— What the task asks —
From the data below, repeat exactly the lines from the line with "blue plate H2:I2" to the line with "none -> brown brick K3:L3 level 1", both included.

START Information provided

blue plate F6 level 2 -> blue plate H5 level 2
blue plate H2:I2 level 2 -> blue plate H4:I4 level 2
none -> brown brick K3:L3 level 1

END Information provided
START Information provided

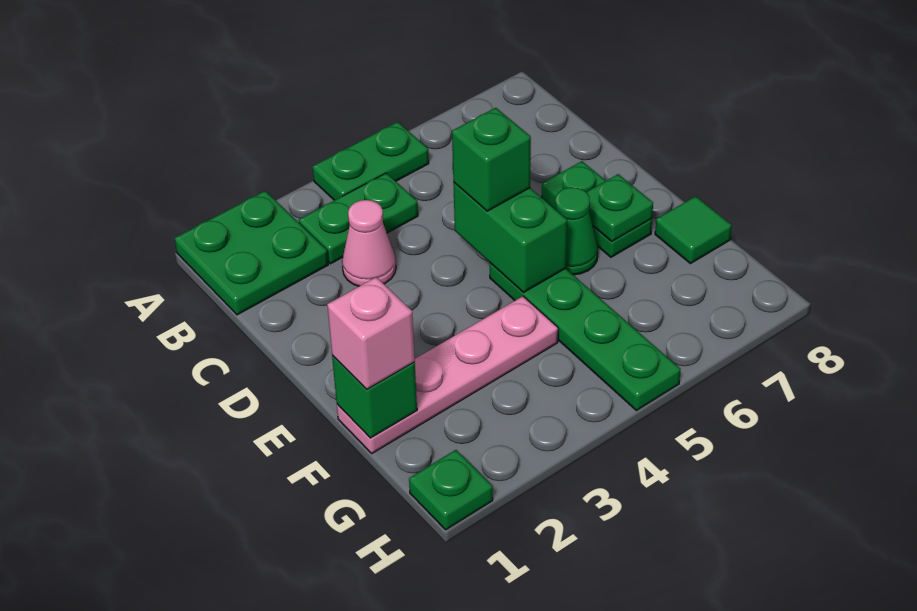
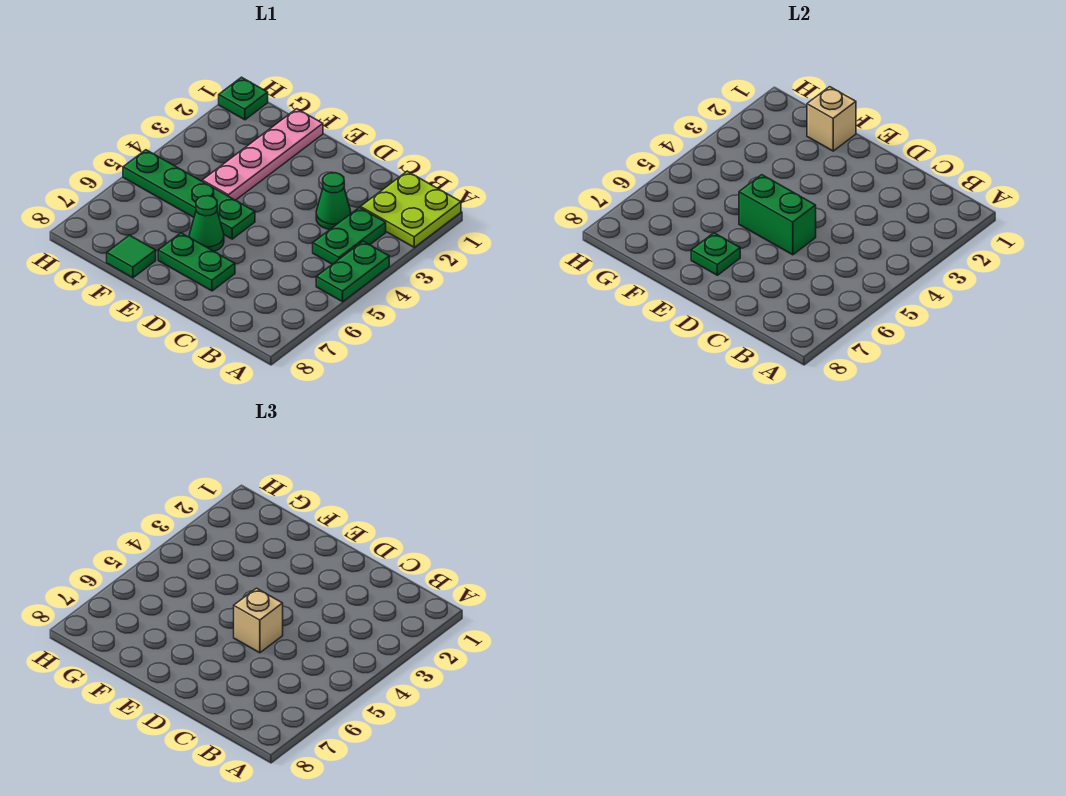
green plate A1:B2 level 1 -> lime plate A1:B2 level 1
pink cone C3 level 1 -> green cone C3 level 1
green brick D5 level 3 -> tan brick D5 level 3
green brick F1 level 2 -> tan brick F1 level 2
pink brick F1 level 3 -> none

END Information provided

— Written answer —
blue plate H2:I2 level 2 -> blue plate H4:I4 level 2
none -> brown brick K3:L3 level 1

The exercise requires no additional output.